= STATED PROBLEM =
Copy the listing below from the line containing "spooky (239, 1167)" through the line containing "obstacle is located", both ends included, putting "sidewalk" in place of "footpath" and leaving everything else as it is.

━━━━━━━━━━━━━━━━━━━━━━━━━━━━━━

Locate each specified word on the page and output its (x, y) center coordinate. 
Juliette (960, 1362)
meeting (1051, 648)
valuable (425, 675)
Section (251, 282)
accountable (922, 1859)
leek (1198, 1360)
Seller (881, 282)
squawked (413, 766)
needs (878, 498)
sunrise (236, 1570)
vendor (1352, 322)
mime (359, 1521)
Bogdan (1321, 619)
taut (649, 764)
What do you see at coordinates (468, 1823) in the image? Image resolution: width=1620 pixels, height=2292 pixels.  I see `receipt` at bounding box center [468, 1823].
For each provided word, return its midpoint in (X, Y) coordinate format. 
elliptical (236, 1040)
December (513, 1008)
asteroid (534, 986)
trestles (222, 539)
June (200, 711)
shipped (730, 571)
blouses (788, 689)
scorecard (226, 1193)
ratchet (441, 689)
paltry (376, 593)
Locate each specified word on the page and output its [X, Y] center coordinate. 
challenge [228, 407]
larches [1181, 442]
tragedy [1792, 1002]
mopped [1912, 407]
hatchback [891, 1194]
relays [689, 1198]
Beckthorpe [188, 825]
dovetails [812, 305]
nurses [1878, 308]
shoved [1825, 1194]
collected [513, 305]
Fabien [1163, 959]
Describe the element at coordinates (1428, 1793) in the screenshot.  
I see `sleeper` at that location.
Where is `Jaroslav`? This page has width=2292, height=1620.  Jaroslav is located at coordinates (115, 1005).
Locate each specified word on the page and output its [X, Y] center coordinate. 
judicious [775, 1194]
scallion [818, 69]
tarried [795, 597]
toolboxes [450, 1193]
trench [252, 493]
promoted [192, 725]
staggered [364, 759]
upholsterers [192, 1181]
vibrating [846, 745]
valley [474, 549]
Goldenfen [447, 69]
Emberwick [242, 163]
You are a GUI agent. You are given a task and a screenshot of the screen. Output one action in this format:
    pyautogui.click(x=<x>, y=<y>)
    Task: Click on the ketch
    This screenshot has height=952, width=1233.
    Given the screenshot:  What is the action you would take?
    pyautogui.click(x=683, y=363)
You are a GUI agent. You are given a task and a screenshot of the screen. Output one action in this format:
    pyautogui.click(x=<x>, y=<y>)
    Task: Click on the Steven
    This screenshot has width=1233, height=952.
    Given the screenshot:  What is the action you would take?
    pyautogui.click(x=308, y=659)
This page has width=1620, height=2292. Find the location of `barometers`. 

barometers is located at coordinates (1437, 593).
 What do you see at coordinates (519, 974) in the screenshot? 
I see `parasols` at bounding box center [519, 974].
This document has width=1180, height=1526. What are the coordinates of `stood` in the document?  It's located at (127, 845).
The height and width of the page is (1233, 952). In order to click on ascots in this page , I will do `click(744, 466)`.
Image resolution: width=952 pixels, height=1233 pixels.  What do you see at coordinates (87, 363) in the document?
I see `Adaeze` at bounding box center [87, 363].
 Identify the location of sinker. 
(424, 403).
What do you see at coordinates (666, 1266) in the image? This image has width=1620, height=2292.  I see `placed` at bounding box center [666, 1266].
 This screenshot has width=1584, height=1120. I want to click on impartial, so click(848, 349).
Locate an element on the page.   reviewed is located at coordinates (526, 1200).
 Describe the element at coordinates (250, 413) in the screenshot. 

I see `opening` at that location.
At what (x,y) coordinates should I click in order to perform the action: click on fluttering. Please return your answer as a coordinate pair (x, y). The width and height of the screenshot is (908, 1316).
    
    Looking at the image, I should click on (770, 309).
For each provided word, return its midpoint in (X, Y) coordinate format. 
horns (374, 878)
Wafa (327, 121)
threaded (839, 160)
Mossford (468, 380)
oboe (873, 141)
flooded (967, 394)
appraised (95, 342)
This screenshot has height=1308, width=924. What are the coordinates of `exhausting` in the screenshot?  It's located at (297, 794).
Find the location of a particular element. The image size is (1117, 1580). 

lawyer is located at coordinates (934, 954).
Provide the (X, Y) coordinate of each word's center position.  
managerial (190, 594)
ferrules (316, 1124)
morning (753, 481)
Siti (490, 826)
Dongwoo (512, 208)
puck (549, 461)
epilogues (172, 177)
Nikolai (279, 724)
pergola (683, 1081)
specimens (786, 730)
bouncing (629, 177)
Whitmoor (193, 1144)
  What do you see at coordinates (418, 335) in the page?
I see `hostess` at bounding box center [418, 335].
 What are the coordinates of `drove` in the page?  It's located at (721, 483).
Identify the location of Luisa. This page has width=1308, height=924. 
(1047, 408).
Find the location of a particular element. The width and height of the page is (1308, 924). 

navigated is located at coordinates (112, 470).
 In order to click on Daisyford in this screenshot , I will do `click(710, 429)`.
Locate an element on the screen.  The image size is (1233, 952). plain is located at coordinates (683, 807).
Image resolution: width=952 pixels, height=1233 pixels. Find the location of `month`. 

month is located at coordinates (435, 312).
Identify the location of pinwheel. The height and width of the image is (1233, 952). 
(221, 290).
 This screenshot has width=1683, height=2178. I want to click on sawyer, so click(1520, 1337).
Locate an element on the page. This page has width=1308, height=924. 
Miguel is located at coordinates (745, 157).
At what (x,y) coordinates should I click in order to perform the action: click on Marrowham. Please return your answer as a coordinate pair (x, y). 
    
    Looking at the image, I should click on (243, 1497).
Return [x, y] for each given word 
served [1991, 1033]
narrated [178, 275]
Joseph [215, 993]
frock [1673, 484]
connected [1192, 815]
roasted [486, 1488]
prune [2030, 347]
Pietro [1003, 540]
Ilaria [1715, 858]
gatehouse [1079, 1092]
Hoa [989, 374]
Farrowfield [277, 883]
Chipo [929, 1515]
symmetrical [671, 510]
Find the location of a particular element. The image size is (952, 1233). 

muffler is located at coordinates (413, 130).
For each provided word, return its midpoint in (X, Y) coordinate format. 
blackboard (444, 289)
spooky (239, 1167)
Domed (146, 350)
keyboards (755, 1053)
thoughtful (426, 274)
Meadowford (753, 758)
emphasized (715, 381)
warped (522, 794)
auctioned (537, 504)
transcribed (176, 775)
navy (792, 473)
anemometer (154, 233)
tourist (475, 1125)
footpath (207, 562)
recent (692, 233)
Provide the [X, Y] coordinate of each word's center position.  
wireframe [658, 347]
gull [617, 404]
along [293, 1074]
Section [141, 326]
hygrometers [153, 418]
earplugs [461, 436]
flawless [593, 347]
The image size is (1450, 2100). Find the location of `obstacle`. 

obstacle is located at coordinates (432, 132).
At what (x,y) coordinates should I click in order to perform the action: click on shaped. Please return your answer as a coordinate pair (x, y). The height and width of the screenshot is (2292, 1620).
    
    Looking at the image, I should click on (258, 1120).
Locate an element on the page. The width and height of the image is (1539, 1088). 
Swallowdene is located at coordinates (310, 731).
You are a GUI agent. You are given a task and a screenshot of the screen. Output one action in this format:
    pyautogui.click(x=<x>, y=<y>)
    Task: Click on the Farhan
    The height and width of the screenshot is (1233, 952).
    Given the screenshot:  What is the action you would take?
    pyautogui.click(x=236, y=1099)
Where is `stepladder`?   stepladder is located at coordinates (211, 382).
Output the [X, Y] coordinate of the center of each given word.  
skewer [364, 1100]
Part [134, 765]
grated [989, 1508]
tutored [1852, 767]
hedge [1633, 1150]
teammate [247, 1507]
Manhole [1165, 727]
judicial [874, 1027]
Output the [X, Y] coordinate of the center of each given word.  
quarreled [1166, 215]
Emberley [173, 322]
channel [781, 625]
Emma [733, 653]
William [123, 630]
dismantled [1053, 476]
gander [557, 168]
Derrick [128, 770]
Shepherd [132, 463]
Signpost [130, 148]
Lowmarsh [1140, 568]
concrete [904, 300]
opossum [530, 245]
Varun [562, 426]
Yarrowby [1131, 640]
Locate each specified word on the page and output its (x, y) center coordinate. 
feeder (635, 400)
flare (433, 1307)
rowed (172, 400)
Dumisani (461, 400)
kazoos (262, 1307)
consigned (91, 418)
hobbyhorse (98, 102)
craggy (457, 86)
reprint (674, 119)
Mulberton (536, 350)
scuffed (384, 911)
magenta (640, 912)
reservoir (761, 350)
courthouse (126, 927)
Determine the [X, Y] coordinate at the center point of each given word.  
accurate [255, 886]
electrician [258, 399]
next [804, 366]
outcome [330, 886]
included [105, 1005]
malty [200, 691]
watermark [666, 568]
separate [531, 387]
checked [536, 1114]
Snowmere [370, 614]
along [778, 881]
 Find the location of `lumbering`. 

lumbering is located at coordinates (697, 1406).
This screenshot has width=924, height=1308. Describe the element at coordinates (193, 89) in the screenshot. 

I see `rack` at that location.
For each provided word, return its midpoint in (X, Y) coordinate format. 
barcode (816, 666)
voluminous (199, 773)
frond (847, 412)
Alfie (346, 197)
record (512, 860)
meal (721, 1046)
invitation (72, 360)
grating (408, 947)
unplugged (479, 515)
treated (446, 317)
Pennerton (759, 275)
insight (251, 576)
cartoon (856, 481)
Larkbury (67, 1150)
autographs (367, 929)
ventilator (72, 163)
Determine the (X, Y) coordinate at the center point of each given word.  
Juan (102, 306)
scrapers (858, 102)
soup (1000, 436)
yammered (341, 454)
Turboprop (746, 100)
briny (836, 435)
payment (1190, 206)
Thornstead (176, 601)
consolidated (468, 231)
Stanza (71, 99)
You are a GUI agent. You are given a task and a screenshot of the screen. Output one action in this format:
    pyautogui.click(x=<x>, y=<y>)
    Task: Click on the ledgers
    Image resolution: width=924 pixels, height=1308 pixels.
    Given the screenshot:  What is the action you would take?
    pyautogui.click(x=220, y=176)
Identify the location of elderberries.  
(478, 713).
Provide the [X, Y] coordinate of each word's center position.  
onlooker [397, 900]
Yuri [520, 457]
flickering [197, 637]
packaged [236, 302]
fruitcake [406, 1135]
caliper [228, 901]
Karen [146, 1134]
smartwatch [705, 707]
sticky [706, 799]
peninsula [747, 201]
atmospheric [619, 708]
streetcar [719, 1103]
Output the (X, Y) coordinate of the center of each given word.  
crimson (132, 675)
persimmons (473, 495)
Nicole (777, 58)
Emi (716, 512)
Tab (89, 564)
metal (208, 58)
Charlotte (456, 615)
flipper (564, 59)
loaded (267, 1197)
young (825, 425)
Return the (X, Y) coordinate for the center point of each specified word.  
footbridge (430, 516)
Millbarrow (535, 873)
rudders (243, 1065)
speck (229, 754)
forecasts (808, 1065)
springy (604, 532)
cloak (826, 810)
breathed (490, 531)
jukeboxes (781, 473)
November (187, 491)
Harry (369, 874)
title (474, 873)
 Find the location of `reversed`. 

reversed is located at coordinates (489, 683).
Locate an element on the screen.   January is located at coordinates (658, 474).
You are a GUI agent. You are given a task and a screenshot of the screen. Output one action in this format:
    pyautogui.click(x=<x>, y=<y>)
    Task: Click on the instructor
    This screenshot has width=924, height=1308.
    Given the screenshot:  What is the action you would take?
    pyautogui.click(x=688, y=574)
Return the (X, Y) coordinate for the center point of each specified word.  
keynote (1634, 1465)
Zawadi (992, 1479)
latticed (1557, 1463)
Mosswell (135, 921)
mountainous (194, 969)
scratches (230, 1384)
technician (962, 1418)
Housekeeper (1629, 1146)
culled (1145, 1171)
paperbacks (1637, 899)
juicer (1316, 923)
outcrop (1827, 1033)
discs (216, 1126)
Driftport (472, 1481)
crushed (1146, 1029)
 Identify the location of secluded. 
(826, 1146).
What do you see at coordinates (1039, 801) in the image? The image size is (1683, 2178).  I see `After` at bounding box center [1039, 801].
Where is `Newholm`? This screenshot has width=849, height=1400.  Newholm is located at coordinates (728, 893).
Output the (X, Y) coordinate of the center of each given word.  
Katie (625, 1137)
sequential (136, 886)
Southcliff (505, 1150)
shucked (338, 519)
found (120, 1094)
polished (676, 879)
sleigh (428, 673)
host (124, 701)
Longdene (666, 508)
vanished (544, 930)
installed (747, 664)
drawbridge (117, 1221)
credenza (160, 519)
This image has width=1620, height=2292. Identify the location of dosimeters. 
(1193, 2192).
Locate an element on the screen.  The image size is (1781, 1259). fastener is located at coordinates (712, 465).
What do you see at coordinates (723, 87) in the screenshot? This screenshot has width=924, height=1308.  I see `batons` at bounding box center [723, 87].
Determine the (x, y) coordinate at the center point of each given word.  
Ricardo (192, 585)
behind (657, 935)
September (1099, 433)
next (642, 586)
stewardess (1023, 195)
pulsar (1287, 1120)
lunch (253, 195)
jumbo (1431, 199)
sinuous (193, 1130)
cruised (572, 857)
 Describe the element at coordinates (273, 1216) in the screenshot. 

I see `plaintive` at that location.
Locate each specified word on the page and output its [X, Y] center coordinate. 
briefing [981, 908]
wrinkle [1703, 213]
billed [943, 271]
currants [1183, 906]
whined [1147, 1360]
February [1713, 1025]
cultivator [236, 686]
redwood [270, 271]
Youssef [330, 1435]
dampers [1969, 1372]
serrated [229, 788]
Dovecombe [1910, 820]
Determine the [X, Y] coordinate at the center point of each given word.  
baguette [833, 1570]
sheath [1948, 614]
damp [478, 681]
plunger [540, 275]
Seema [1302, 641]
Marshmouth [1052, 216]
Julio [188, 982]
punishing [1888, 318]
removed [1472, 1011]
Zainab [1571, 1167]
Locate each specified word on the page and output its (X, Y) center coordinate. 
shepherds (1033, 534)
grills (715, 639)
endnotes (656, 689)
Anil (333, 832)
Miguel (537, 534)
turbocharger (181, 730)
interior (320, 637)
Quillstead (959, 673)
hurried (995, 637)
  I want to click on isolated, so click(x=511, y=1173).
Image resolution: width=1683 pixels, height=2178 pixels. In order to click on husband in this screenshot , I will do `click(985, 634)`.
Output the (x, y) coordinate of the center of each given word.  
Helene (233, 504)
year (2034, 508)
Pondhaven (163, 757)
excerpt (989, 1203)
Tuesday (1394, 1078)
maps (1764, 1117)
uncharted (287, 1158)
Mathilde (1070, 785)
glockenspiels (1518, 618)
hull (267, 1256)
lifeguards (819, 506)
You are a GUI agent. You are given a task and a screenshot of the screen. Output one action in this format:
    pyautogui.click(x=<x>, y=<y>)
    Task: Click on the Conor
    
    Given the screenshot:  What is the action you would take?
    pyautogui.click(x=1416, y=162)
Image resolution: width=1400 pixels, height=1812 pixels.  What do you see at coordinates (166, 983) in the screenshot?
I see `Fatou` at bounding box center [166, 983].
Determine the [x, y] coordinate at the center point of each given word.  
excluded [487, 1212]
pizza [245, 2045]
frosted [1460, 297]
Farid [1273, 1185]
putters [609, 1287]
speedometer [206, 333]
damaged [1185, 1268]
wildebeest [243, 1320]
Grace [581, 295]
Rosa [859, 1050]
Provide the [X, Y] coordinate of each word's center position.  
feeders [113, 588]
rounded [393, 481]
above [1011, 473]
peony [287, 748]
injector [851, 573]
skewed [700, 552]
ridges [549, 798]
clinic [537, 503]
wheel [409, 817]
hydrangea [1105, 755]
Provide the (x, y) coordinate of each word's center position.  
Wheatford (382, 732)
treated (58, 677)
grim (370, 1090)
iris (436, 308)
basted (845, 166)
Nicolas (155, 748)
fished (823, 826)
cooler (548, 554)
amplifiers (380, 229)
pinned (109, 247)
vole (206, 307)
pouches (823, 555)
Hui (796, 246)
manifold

━━━━━━━━━━━━━━━━━━━━━━━━━━━━━━

= CORRECT RESULT =
spooky (239, 1167)
Domed (146, 350)
keyboards (755, 1053)
thoughtful (426, 274)
Meadowford (753, 758)
emphasized (715, 381)
warped (522, 794)
auctioned (537, 504)
transcribed (176, 775)
navy (792, 473)
anemometer (154, 233)
tourist (475, 1125)
sidewalk (207, 562)
recent (692, 233)
Provide the [X, Y] coordinate of each word's center position.  
wireframe [658, 347]
gull [617, 404]
along [293, 1074]
Section [141, 326]
hygrometers [153, 418]
earplugs [461, 436]
flawless [593, 347]
The image size is (1450, 2100). Find the location of `obstacle`. 

obstacle is located at coordinates (432, 132).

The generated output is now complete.